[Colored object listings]
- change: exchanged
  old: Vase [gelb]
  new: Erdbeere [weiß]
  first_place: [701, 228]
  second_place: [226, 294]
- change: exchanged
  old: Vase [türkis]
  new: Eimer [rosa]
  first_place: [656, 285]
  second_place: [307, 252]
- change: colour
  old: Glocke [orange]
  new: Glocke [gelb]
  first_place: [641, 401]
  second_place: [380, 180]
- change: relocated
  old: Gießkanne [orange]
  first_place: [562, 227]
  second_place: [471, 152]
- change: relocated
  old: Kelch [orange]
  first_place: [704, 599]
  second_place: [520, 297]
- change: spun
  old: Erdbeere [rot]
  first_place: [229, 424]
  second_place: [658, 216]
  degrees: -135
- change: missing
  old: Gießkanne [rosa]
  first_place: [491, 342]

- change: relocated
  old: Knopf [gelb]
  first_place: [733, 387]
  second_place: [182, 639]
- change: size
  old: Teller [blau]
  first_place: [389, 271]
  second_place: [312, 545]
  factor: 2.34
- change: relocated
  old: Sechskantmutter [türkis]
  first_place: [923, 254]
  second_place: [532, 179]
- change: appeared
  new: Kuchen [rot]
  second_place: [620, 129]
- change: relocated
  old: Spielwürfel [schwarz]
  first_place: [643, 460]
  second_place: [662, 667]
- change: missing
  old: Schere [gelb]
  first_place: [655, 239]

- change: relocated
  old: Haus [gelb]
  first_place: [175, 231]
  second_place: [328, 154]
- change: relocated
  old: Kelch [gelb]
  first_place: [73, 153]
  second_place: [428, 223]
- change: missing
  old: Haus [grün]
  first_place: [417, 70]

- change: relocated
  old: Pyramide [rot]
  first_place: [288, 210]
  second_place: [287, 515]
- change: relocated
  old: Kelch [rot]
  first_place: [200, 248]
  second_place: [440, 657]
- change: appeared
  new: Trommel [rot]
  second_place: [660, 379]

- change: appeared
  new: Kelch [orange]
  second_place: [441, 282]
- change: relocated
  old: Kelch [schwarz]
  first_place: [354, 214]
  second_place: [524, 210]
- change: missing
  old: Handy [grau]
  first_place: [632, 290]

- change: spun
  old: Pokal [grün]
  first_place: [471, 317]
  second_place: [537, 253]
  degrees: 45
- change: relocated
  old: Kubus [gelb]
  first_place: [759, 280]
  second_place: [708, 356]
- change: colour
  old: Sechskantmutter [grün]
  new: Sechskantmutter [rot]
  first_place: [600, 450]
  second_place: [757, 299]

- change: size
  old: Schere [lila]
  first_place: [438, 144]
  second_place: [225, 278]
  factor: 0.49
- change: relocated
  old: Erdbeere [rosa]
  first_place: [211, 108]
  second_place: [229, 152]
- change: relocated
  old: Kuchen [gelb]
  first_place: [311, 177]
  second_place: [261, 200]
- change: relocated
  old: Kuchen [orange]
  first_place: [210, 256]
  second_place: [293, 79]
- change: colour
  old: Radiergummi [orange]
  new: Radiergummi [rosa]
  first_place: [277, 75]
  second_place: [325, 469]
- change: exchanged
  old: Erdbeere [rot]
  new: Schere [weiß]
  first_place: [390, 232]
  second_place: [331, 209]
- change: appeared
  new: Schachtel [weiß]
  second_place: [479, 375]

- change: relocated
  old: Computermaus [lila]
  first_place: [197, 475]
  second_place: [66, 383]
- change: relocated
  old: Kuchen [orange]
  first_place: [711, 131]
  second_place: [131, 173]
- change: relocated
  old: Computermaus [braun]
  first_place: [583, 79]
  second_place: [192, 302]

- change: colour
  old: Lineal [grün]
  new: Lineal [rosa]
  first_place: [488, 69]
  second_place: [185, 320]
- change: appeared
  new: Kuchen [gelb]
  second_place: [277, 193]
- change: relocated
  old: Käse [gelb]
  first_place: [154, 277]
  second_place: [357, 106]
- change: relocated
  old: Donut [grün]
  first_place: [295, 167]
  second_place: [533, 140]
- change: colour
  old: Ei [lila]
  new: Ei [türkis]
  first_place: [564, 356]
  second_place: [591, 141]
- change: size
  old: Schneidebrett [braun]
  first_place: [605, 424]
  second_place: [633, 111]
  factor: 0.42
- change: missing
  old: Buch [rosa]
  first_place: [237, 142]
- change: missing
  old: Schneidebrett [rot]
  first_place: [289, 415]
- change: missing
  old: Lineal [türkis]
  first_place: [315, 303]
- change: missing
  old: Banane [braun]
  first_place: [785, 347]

GOAL OF THE EXERCISE: Would you please copy all lines in the data that contain the word "Gießkanne"?

WRITTEN SOLUTION:
  old: Gießkanne [orange]
  old: Gießkanne [rosa]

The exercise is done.